*** Opening THE INPUT ***

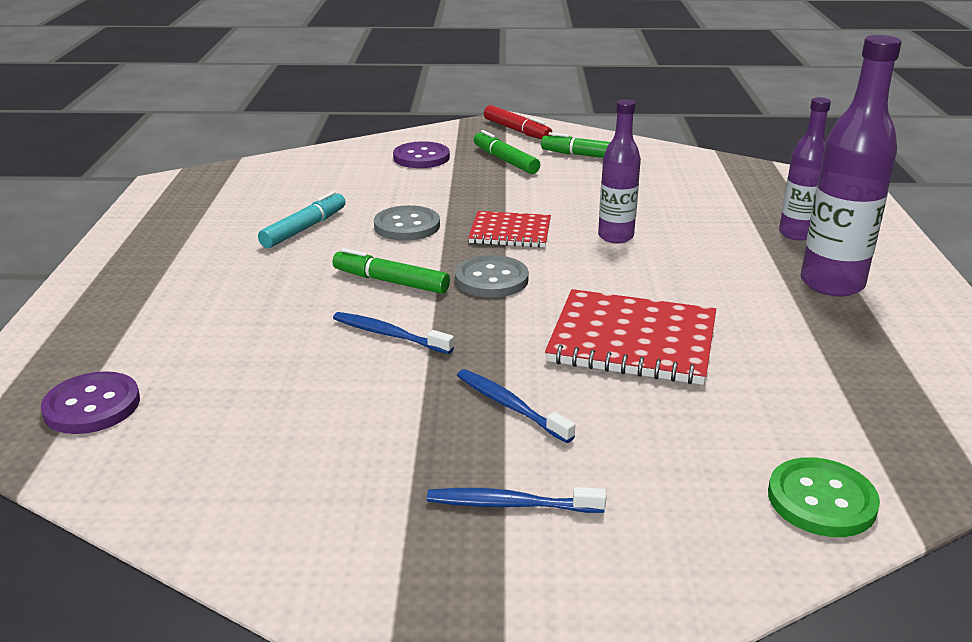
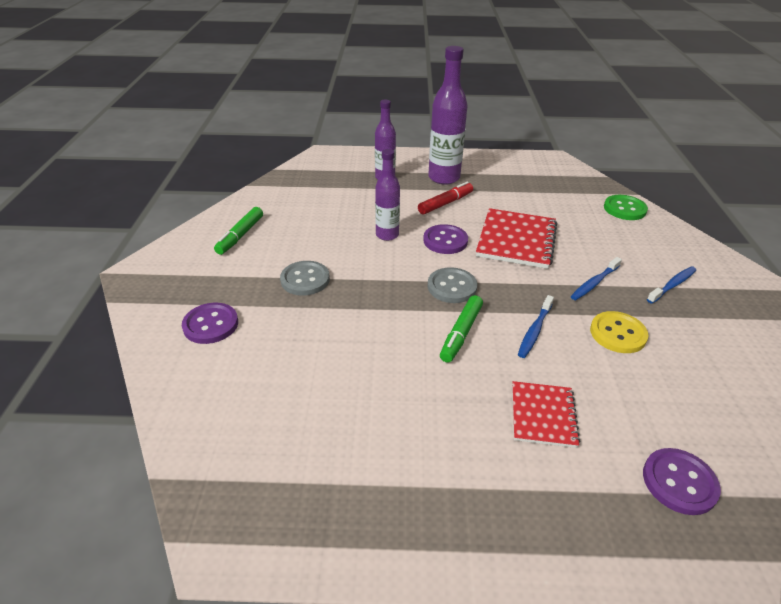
camera: 90 degrees left, 10 degrees up
(304, 229) = (366, 393): turquoise marker -> none
(372, 408) = (617, 334): none -> yellow button
(407, 226) = (364, 329): grey button -> grey button (305, 279)
(505, 160) = (236, 276): green marker -> none
(510, 232) = (378, 277): red notebook -> red notebook (543, 415)
(510, 504) = (672, 285): blue toothbrush -> blue toothbrush turned 135 degrees counterclockwise
(517, 130) = (164, 267): red marker -> red marker (445, 203)
(612, 278) = (445, 241): none -> purple button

*** Closing THE INPUT ***

WORK INSTRUCTION ->
Keep only the lines from the line with "(510, 232) = (378, 277): red" to the end of the records above, and repeat them exactly.

SOLUTION ->
(510, 232) = (378, 277): red notebook -> red notebook (543, 415)
(510, 504) = (672, 285): blue toothbrush -> blue toothbrush turned 135 degrees counterclockwise
(517, 130) = (164, 267): red marker -> red marker (445, 203)
(612, 278) = (445, 241): none -> purple button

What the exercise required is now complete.